- [What to produce]: Could you repeat the records below exactly, leaving the pictures out?

- [Entries shown]:

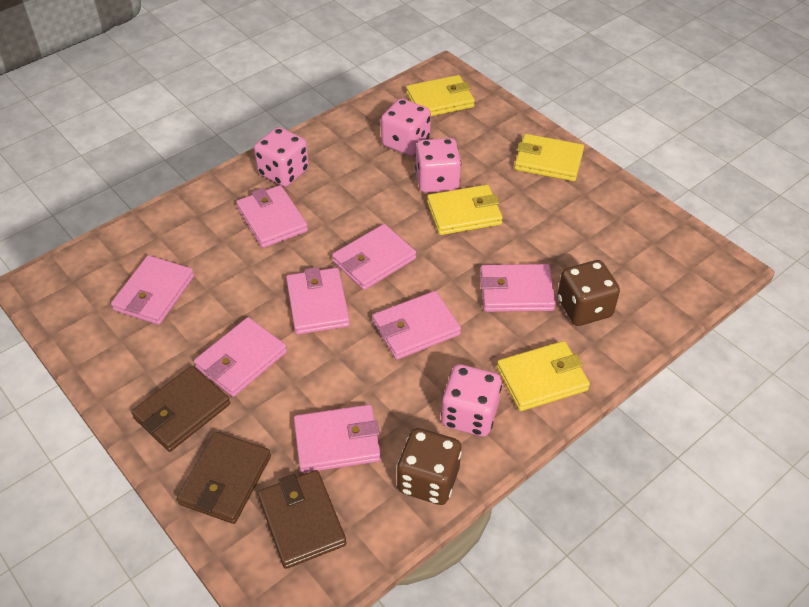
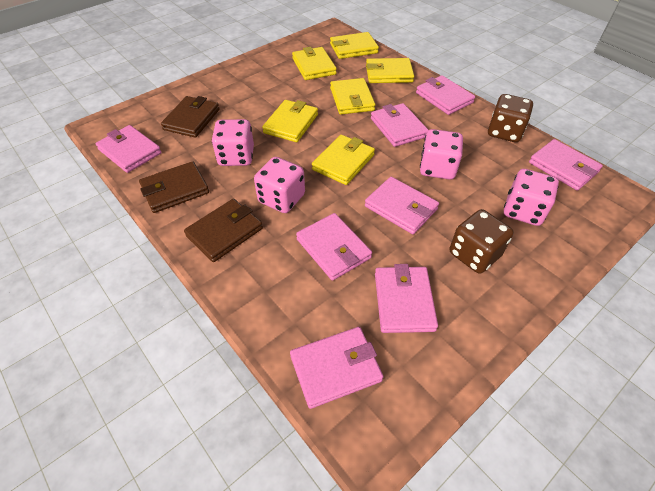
yellow wallet: 4 -> 6

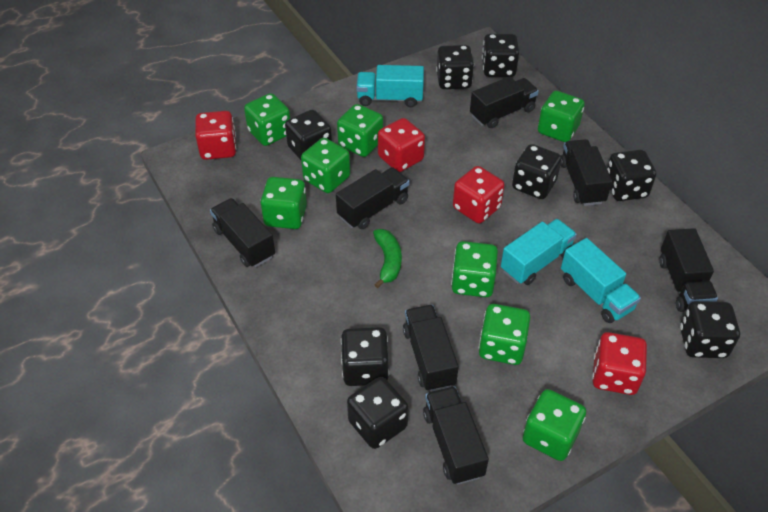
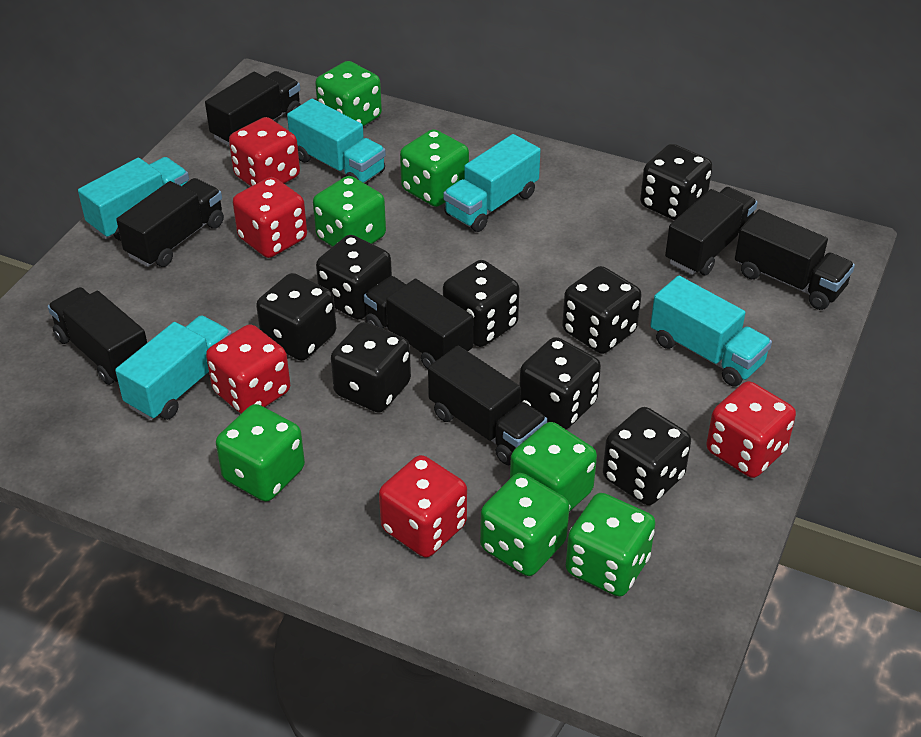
green banana: 1 -> 0
green dice: 8 -> 7
red dice: 4 -> 5
turquoise truck: 3 -> 5

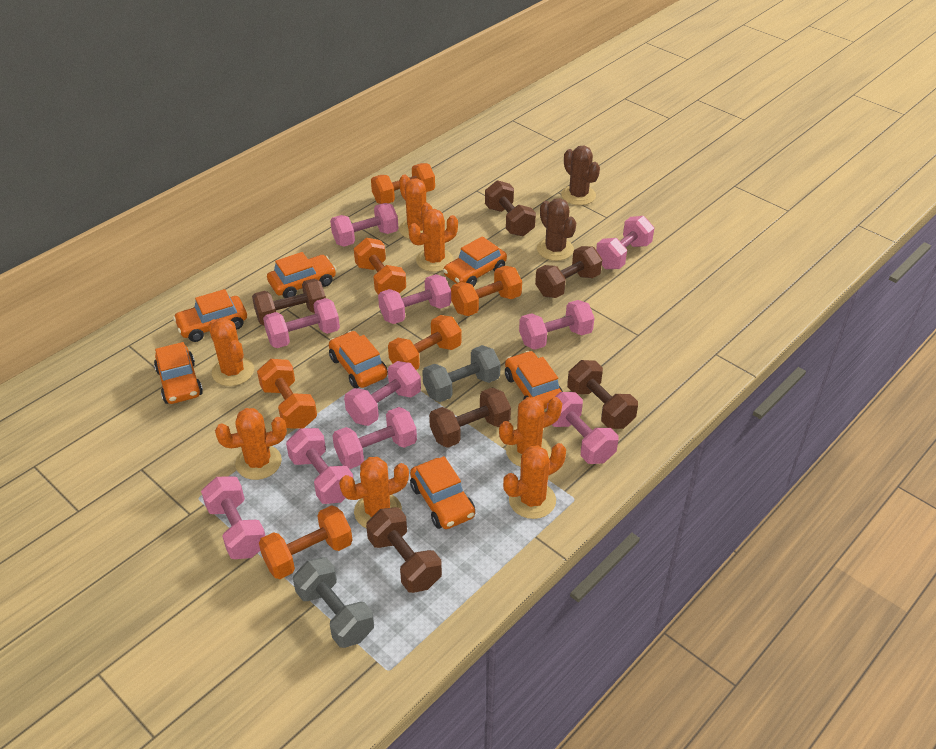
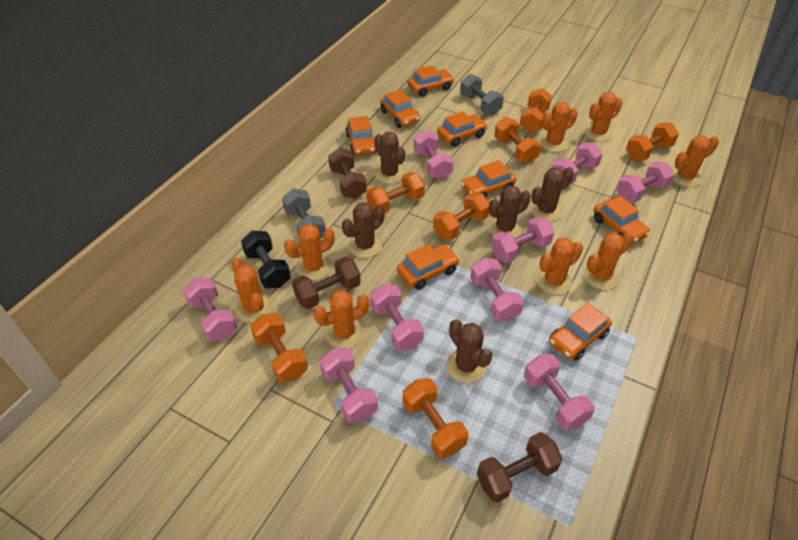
black dumbbell: 0 -> 1
brown cactus: 2 -> 5
brown dumbbell: 6 -> 3
orange cactus: 7 -> 8
orange car: 7 -> 8
orange dumbbell: 6 -> 7
pink dumbbell: 10 -> 9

- [Written solution]:
yellow wallet: 4 -> 6

green banana: 1 -> 0
green dice: 8 -> 7
red dice: 4 -> 5
turquoise truck: 3 -> 5

black dumbbell: 0 -> 1
brown cactus: 2 -> 5
brown dumbbell: 6 -> 3
orange cactus: 7 -> 8
orange car: 7 -> 8
orange dumbbell: 6 -> 7
pink dumbbell: 10 -> 9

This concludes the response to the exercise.